Go through the data below and return each line where the string "orange" appears.

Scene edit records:
○ ○ ○ ○ ○ ○ ○

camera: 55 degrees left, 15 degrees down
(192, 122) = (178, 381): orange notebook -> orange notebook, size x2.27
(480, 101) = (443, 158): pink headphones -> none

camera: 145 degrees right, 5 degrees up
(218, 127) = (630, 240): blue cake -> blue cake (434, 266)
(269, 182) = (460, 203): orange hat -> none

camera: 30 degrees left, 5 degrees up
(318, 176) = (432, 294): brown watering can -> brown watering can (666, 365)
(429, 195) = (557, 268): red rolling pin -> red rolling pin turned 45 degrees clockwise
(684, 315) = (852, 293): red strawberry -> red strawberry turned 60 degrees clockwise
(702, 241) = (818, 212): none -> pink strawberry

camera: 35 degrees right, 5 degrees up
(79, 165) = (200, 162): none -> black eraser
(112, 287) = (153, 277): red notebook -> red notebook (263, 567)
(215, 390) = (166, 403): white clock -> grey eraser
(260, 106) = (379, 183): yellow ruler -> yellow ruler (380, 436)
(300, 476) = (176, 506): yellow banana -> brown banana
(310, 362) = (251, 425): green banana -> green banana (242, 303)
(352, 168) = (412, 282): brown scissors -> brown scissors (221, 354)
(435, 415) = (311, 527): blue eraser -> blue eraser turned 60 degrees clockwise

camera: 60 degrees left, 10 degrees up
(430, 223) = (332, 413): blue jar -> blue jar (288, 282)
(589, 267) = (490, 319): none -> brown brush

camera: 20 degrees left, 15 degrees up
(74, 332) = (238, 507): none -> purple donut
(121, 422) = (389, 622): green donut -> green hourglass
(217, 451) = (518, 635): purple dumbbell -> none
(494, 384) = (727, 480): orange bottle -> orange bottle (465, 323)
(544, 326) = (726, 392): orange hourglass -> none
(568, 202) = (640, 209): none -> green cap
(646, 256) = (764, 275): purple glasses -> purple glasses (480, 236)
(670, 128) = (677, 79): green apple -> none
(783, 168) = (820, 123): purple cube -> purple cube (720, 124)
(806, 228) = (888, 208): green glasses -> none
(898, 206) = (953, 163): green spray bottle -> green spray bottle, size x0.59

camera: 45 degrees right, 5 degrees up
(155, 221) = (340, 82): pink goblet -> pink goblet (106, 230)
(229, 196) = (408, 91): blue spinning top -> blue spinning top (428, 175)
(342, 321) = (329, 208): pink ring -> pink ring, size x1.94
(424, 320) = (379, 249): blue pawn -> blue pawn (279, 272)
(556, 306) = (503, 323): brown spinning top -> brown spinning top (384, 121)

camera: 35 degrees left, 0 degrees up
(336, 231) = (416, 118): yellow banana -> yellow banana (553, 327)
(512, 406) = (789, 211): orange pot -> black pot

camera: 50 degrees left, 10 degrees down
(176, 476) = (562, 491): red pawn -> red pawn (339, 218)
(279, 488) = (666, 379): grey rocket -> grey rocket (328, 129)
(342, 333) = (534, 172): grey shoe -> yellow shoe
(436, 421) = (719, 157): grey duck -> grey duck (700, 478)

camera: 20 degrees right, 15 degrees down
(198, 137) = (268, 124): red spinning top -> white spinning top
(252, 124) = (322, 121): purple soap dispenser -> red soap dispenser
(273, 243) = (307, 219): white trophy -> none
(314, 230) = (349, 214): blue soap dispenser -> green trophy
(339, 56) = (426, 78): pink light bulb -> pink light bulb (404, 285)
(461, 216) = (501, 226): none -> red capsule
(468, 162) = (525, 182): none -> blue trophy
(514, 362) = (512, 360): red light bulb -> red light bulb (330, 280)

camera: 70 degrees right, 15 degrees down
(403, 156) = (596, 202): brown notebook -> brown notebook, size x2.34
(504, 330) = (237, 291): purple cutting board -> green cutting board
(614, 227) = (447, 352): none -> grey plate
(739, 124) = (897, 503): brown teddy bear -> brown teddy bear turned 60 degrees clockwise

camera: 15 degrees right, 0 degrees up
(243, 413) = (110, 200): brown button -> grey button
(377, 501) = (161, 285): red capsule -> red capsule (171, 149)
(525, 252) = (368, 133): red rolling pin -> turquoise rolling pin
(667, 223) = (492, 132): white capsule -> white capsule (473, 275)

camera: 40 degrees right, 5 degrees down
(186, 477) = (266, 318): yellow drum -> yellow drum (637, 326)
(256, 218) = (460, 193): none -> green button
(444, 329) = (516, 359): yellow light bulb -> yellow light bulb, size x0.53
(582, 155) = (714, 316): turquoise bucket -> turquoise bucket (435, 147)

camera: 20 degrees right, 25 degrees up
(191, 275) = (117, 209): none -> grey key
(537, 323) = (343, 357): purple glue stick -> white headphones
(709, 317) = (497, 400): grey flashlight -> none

○ ○ ○ ○ ○ ○ ○

● **Output**:
(192, 122) = (178, 381): orange notebook -> orange notebook, size x2.27
(269, 182) = (460, 203): orange hat -> none
(494, 384) = (727, 480): orange bottle -> orange bottle (465, 323)
(544, 326) = (726, 392): orange hourglass -> none
(512, 406) = (789, 211): orange pot -> black pot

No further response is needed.